▸ **Problem to solve**
Please give back, word for word, each line from the start of the entries through the one in which "(200, 248) = (402, 335): yellow" is found.

▸ **Material for this exercise**
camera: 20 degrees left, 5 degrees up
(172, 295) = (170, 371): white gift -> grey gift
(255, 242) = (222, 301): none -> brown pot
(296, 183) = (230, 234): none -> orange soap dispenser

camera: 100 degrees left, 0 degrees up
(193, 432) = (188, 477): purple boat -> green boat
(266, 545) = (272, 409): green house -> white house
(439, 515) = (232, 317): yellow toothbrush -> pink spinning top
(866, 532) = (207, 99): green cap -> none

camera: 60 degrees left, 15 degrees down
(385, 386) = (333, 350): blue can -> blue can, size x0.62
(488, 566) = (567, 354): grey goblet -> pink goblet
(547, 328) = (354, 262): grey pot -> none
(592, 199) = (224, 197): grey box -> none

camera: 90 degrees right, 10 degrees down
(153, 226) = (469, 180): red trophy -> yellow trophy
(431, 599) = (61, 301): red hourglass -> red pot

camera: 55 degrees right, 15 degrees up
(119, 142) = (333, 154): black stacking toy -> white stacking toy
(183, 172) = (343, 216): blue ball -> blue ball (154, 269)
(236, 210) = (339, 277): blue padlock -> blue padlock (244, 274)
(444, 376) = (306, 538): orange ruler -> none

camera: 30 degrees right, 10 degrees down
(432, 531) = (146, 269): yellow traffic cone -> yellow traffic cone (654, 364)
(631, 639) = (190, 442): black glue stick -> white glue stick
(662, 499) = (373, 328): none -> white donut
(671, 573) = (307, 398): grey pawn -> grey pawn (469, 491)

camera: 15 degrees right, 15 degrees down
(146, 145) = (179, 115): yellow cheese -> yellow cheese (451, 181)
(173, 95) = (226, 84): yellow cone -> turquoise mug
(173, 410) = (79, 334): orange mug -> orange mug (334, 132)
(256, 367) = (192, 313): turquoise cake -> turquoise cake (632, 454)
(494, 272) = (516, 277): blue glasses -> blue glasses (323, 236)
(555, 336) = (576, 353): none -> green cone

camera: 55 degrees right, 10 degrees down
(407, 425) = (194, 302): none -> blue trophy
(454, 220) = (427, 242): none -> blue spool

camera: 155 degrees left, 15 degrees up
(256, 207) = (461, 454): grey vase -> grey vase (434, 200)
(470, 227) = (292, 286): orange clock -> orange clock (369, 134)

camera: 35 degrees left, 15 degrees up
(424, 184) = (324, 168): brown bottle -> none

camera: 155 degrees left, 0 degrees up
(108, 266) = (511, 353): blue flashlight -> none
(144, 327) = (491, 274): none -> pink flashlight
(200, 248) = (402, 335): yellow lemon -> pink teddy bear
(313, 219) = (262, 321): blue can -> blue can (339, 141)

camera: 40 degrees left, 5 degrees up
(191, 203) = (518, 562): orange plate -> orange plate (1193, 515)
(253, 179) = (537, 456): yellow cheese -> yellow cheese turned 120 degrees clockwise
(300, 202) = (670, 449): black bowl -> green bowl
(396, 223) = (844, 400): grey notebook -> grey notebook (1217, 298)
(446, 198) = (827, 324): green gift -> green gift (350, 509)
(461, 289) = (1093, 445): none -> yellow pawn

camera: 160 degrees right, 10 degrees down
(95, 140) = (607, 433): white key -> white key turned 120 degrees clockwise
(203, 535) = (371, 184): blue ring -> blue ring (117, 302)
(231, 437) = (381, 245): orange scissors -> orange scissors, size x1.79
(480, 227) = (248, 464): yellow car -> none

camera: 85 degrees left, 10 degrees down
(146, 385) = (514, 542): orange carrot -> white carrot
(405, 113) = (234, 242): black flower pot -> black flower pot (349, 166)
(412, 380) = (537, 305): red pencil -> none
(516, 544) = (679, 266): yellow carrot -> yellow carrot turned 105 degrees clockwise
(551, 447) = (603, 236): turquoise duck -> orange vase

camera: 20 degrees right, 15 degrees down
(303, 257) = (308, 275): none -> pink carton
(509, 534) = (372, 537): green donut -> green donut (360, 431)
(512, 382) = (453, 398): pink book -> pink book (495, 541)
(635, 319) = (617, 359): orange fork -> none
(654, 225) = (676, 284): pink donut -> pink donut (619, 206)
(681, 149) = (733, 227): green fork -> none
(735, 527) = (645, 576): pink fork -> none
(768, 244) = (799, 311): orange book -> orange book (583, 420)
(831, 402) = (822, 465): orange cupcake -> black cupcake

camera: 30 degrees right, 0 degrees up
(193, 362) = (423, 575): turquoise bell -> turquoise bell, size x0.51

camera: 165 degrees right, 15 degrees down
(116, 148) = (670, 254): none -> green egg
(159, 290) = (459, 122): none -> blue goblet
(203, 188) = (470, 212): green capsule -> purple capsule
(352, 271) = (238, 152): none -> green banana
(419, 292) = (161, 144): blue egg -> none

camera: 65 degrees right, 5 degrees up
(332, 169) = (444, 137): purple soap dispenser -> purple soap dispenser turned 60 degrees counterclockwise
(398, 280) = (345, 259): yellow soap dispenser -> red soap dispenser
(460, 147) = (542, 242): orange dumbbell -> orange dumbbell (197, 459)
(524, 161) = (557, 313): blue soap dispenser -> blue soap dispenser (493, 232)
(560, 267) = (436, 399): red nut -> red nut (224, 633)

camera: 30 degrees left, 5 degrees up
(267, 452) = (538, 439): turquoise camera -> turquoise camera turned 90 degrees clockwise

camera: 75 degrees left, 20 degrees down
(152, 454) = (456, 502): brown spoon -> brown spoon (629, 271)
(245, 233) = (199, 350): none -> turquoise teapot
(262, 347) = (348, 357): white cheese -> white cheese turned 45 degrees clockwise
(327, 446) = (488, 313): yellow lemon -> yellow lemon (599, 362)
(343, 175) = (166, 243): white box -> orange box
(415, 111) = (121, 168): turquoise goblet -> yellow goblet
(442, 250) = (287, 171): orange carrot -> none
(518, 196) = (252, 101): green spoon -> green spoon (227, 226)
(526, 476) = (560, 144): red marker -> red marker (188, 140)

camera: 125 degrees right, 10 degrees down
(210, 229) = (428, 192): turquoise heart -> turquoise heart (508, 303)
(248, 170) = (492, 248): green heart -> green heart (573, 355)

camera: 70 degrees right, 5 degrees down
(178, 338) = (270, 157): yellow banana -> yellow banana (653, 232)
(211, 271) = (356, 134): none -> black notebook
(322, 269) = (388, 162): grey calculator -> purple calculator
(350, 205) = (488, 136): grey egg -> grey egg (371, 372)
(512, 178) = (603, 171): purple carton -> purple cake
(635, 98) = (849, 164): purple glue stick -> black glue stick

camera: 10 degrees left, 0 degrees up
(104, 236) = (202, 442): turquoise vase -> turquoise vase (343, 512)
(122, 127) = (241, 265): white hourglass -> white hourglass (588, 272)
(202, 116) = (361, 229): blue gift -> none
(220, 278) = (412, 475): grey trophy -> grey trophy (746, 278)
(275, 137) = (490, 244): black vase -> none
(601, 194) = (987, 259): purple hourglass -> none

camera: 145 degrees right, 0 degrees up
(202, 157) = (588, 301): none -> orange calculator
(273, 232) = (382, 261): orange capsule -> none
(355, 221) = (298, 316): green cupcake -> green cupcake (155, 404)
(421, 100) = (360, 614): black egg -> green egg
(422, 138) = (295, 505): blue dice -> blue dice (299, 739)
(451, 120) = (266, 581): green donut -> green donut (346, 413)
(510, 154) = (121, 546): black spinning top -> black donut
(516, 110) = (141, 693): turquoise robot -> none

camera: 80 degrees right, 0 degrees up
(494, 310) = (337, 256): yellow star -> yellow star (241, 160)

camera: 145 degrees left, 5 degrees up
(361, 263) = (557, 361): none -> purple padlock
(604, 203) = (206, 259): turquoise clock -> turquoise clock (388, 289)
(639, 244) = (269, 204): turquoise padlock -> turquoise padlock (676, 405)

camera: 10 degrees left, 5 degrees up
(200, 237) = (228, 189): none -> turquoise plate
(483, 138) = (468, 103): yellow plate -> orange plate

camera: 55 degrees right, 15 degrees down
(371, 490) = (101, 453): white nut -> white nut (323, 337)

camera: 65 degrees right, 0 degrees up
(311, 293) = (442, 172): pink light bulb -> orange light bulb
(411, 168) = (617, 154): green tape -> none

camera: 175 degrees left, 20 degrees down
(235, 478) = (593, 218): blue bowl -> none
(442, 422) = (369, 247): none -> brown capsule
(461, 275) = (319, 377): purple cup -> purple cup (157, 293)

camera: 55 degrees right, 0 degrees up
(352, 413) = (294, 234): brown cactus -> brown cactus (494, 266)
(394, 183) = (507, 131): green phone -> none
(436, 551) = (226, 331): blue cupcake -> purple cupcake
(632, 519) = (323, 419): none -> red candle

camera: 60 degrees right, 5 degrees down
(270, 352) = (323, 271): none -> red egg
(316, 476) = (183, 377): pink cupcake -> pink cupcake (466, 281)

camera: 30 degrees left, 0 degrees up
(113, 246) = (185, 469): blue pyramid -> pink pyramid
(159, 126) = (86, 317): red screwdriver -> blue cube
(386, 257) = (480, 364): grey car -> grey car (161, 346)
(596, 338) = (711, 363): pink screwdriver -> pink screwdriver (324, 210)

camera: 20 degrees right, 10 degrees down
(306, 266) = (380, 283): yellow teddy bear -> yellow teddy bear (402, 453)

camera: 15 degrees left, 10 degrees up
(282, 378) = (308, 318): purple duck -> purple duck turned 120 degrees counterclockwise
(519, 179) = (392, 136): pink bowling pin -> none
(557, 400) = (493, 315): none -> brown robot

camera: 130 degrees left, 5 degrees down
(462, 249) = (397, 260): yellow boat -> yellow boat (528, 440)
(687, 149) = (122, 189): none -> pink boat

▸ **Problem solution**
camera: 20 degrees left, 5 degrees up
(172, 295) = (170, 371): white gift -> grey gift
(255, 242) = (222, 301): none -> brown pot
(296, 183) = (230, 234): none -> orange soap dispenser

camera: 100 degrees left, 0 degrees up
(193, 432) = (188, 477): purple boat -> green boat
(266, 545) = (272, 409): green house -> white house
(439, 515) = (232, 317): yellow toothbrush -> pink spinning top
(866, 532) = (207, 99): green cap -> none

camera: 60 degrees left, 15 degrees down
(385, 386) = (333, 350): blue can -> blue can, size x0.62
(488, 566) = (567, 354): grey goblet -> pink goblet
(547, 328) = (354, 262): grey pot -> none
(592, 199) = (224, 197): grey box -> none

camera: 90 degrees right, 10 degrees down
(153, 226) = (469, 180): red trophy -> yellow trophy
(431, 599) = (61, 301): red hourglass -> red pot

camera: 55 degrees right, 15 degrees up
(119, 142) = (333, 154): black stacking toy -> white stacking toy
(183, 172) = (343, 216): blue ball -> blue ball (154, 269)
(236, 210) = (339, 277): blue padlock -> blue padlock (244, 274)
(444, 376) = (306, 538): orange ruler -> none

camera: 30 degrees right, 10 degrees down
(432, 531) = (146, 269): yellow traffic cone -> yellow traffic cone (654, 364)
(631, 639) = (190, 442): black glue stick -> white glue stick
(662, 499) = (373, 328): none -> white donut
(671, 573) = (307, 398): grey pawn -> grey pawn (469, 491)

camera: 15 degrees right, 15 degrees down
(146, 145) = (179, 115): yellow cheese -> yellow cheese (451, 181)
(173, 95) = (226, 84): yellow cone -> turquoise mug
(173, 410) = (79, 334): orange mug -> orange mug (334, 132)
(256, 367) = (192, 313): turquoise cake -> turquoise cake (632, 454)
(494, 272) = (516, 277): blue glasses -> blue glasses (323, 236)
(555, 336) = (576, 353): none -> green cone

camera: 55 degrees right, 10 degrees down
(407, 425) = (194, 302): none -> blue trophy
(454, 220) = (427, 242): none -> blue spool

camera: 155 degrees left, 15 degrees up
(256, 207) = (461, 454): grey vase -> grey vase (434, 200)
(470, 227) = (292, 286): orange clock -> orange clock (369, 134)

camera: 35 degrees left, 15 degrees up
(424, 184) = (324, 168): brown bottle -> none

camera: 155 degrees left, 0 degrees up
(108, 266) = (511, 353): blue flashlight -> none
(144, 327) = (491, 274): none -> pink flashlight
(200, 248) = (402, 335): yellow lemon -> pink teddy bear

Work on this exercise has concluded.